WORK ITEM:
Reproduce all of the data below word for word, leaving out the pictures.

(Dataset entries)
--*--
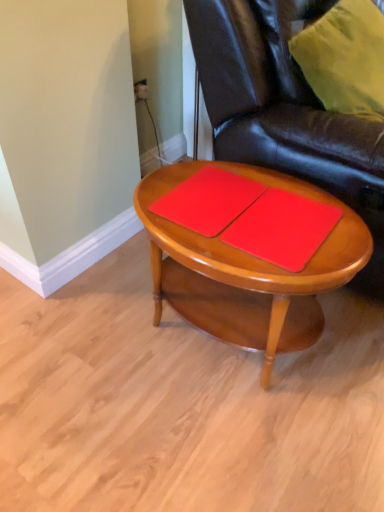
Question: From a real-world perspective, is red matte notebook at center, acting as the 2th notebook starting from the left, on matte wood coffee table at center?

Choices:
 (A) no
 (B) yes

Answer: (B)

Question: Is red matte notebook at center, acting as the 2th notebook starting from the left, not near matte wood coffee table at center?

Choices:
 (A) no
 (B) yes

Answer: (A)

Question: Can you confirm if red matte notebook at center, acting as the 2th notebook starting from the left, is smaller than matte wood coffee table at center?

Choices:
 (A) yes
 (B) no

Answer: (A)

Question: Is the depth of red matte notebook at center, which appears as the first notebook when viewed from the right, less than that of matte wood coffee table at center?

Choices:
 (A) yes
 (B) no

Answer: (B)

Question: From the image's perspective, is red matte notebook at center, acting as the 2th notebook starting from the left, on top of matte wood coffee table at center?

Choices:
 (A) no
 (B) yes

Answer: (B)

Question: Could matte wood coffee table at center be considered to be inside red matte notebook at center, which appears as the first notebook when viewed from the right?

Choices:
 (A) yes
 (B) no

Answer: (B)

Question: Would you say glossy leather chair at center is outside matte wood coffee table at center?

Choices:
 (A) no
 (B) yes

Answer: (B)

Question: Is glossy leather chair at center positioned with its back to matte wood coffee table at center?

Choices:
 (A) no
 (B) yes

Answer: (A)

Question: Is glossy leather chair at center aimed at matte wood coffee table at center?

Choices:
 (A) no
 (B) yes

Answer: (A)

Question: Is glossy leather chair at center at the right side of matte wood coffee table at center?

Choices:
 (A) no
 (B) yes

Answer: (B)

Question: Does glossy leather chair at center have a greater width compared to matte wood coffee table at center?

Choices:
 (A) yes
 (B) no

Answer: (A)

Question: Does glossy leather chair at center have a smaller size compared to matte wood coffee table at center?

Choices:
 (A) no
 (B) yes

Answer: (A)

Question: Are matte wood coffee table at center and glossy leather chair at center beside each other?

Choices:
 (A) yes
 (B) no

Answer: (B)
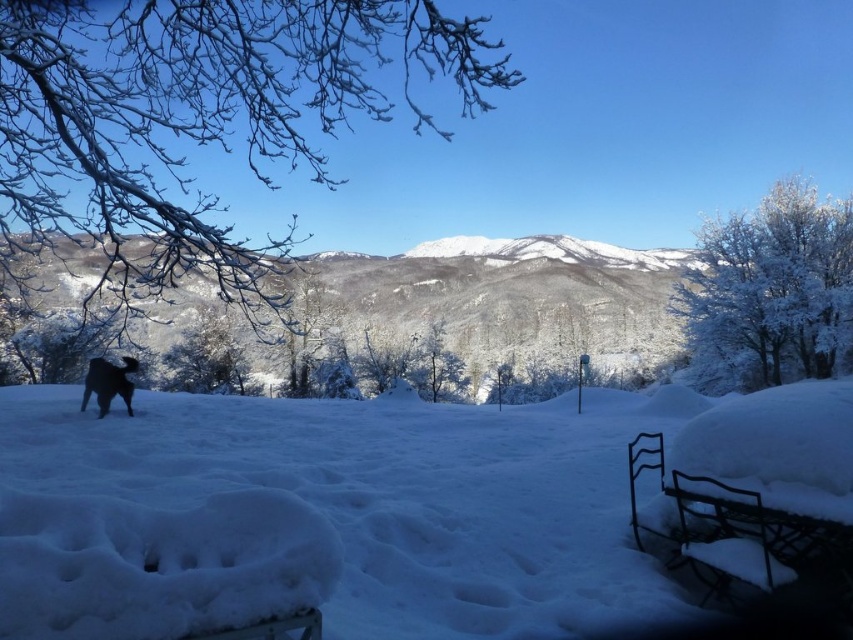
Is white fluffy snow at lower left to the left of snow-covered mountain at center from the viewer's perspective?

Incorrect, white fluffy snow at lower left is not on the left side of snow-covered mountain at center.

Does white fluffy snow at lower left have a lesser width compared to snow-covered mountain at center?

Yes, white fluffy snow at lower left is thinner than snow-covered mountain at center.

In order to click on white fluffy snow at lower left in this screenshot , I will do `click(376, 502)`.

The width and height of the screenshot is (853, 640). I want to click on white fluffy snow at lower left, so click(376, 502).

Between point (556, 273) and point (84, 394), which one is positioned in front?

Point (84, 394)

The width and height of the screenshot is (853, 640). I want to click on snow-covered mountain at center, so click(509, 298).

The height and width of the screenshot is (640, 853). In order to click on white fluffy snow at lower left in this screenshot , I will do `click(376, 502)`.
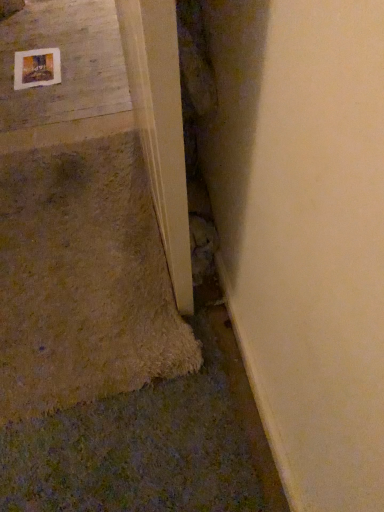
Question: Is smooth concrete at upper left placed right next to wooden frame at upper left?

Choices:
 (A) yes
 (B) no

Answer: (B)

Question: Is smooth concrete at upper left smaller than wooden frame at upper left?

Choices:
 (A) yes
 (B) no

Answer: (B)

Question: Is wooden frame at upper left a part of smooth concrete at upper left?

Choices:
 (A) no
 (B) yes

Answer: (B)

Question: Considering the relative sizes of smooth concrete at upper left and wooden frame at upper left in the image provided, is smooth concrete at upper left bigger than wooden frame at upper left?

Choices:
 (A) no
 (B) yes

Answer: (B)

Question: From a real-world perspective, does smooth concrete at upper left sit lower than wooden frame at upper left?

Choices:
 (A) yes
 (B) no

Answer: (A)

Question: Does smooth concrete at upper left appear on the right side of wooden frame at upper left?

Choices:
 (A) yes
 (B) no

Answer: (A)

Question: Is smooth concrete at upper left directly adjacent to light wood door frame at lower left?

Choices:
 (A) yes
 (B) no

Answer: (B)

Question: Considering the relative positions of smooth concrete at upper left and light wood door frame at lower left in the image provided, is smooth concrete at upper left to the left of light wood door frame at lower left from the viewer's perspective?

Choices:
 (A) yes
 (B) no

Answer: (A)

Question: From a real-world perspective, is smooth concrete at upper left on top of light wood door frame at lower left?

Choices:
 (A) yes
 (B) no

Answer: (B)

Question: From a real-world perspective, is smooth concrete at upper left located beneath light wood door frame at lower left?

Choices:
 (A) no
 (B) yes

Answer: (B)

Question: Is smooth concrete at upper left oriented away from light wood door frame at lower left?

Choices:
 (A) no
 (B) yes

Answer: (A)

Question: Is smooth concrete at upper left not near light wood door frame at lower left?

Choices:
 (A) yes
 (B) no

Answer: (A)

Question: Is light wood door frame at lower left thinner than wooden frame at upper left?

Choices:
 (A) no
 (B) yes

Answer: (B)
--*--
THE ANSWER:
Question: From a real-world perspective, is red matte notebook at center, acting as the 2th notebook starting from the left, on matte wood coffee table at center?

Choices:
 (A) no
 (B) yes

Answer: (B)

Question: Is red matte notebook at center, acting as the 2th notebook starting from the left, not near matte wood coffee table at center?

Choices:
 (A) no
 (B) yes

Answer: (A)

Question: Can you confirm if red matte notebook at center, acting as the 2th notebook starting from the left, is smaller than matte wood coffee table at center?

Choices:
 (A) yes
 (B) no

Answer: (A)

Question: Is the depth of red matte notebook at center, which appears as the first notebook when viewed from the right, less than that of matte wood coffee table at center?

Choices:
 (A) yes
 (B) no

Answer: (B)

Question: From the image's perspective, is red matte notebook at center, acting as the 2th notebook starting from the left, on top of matte wood coffee table at center?

Choices:
 (A) no
 (B) yes

Answer: (B)

Question: Could matte wood coffee table at center be considered to be inside red matte notebook at center, which appears as the first notebook when viewed from the right?

Choices:
 (A) yes
 (B) no

Answer: (B)

Question: Would you say glossy leather chair at center is outside matte wood coffee table at center?

Choices:
 (A) no
 (B) yes

Answer: (B)

Question: Is glossy leather chair at center positioned with its back to matte wood coffee table at center?

Choices:
 (A) no
 (B) yes

Answer: (A)

Question: Is glossy leather chair at center aimed at matte wood coffee table at center?

Choices:
 (A) no
 (B) yes

Answer: (A)

Question: Is glossy leather chair at center at the right side of matte wood coffee table at center?

Choices:
 (A) no
 (B) yes

Answer: (B)

Question: Does glossy leather chair at center have a greater width compared to matte wood coffee table at center?

Choices:
 (A) yes
 (B) no

Answer: (A)

Question: Does glossy leather chair at center have a smaller size compared to matte wood coffee table at center?

Choices:
 (A) no
 (B) yes

Answer: (A)

Question: Are matte wood coffee table at center and glossy leather chair at center beside each other?

Choices:
 (A) yes
 (B) no

Answer: (B)
Is white fluffy snow at lower left to the left of snow-covered mountain at center from the viewer's perspective?

Incorrect, white fluffy snow at lower left is not on the left side of snow-covered mountain at center.

Does white fluffy snow at lower left have a lesser width compared to snow-covered mountain at center?

Yes, white fluffy snow at lower left is thinner than snow-covered mountain at center.

In order to click on white fluffy snow at lower left in this screenshot , I will do `click(376, 502)`.

The width and height of the screenshot is (853, 640). I want to click on white fluffy snow at lower left, so click(376, 502).

Between point (556, 273) and point (84, 394), which one is positioned in front?

Point (84, 394)

The width and height of the screenshot is (853, 640). I want to click on snow-covered mountain at center, so click(509, 298).

The height and width of the screenshot is (640, 853). In order to click on white fluffy snow at lower left in this screenshot , I will do `click(376, 502)`.
Question: Is smooth concrete at upper left placed right next to wooden frame at upper left?

Choices:
 (A) yes
 (B) no

Answer: (B)

Question: Is smooth concrete at upper left smaller than wooden frame at upper left?

Choices:
 (A) yes
 (B) no

Answer: (B)

Question: Is wooden frame at upper left a part of smooth concrete at upper left?

Choices:
 (A) no
 (B) yes

Answer: (B)

Question: Considering the relative sizes of smooth concrete at upper left and wooden frame at upper left in the image provided, is smooth concrete at upper left bigger than wooden frame at upper left?

Choices:
 (A) no
 (B) yes

Answer: (B)

Question: From a real-world perspective, does smooth concrete at upper left sit lower than wooden frame at upper left?

Choices:
 (A) yes
 (B) no

Answer: (A)

Question: Does smooth concrete at upper left appear on the right side of wooden frame at upper left?

Choices:
 (A) yes
 (B) no

Answer: (A)

Question: Is smooth concrete at upper left directly adjacent to light wood door frame at lower left?

Choices:
 (A) yes
 (B) no

Answer: (B)

Question: Considering the relative positions of smooth concrete at upper left and light wood door frame at lower left in the image provided, is smooth concrete at upper left to the left of light wood door frame at lower left from the viewer's perspective?

Choices:
 (A) yes
 (B) no

Answer: (A)

Question: From a real-world perspective, is smooth concrete at upper left on top of light wood door frame at lower left?

Choices:
 (A) yes
 (B) no

Answer: (B)

Question: From a real-world perspective, is smooth concrete at upper left located beneath light wood door frame at lower left?

Choices:
 (A) no
 (B) yes

Answer: (B)

Question: Is smooth concrete at upper left oriented away from light wood door frame at lower left?

Choices:
 (A) no
 (B) yes

Answer: (A)

Question: Is smooth concrete at upper left not near light wood door frame at lower left?

Choices:
 (A) yes
 (B) no

Answer: (A)

Question: Is light wood door frame at lower left thinner than wooden frame at upper left?

Choices:
 (A) no
 (B) yes

Answer: (B)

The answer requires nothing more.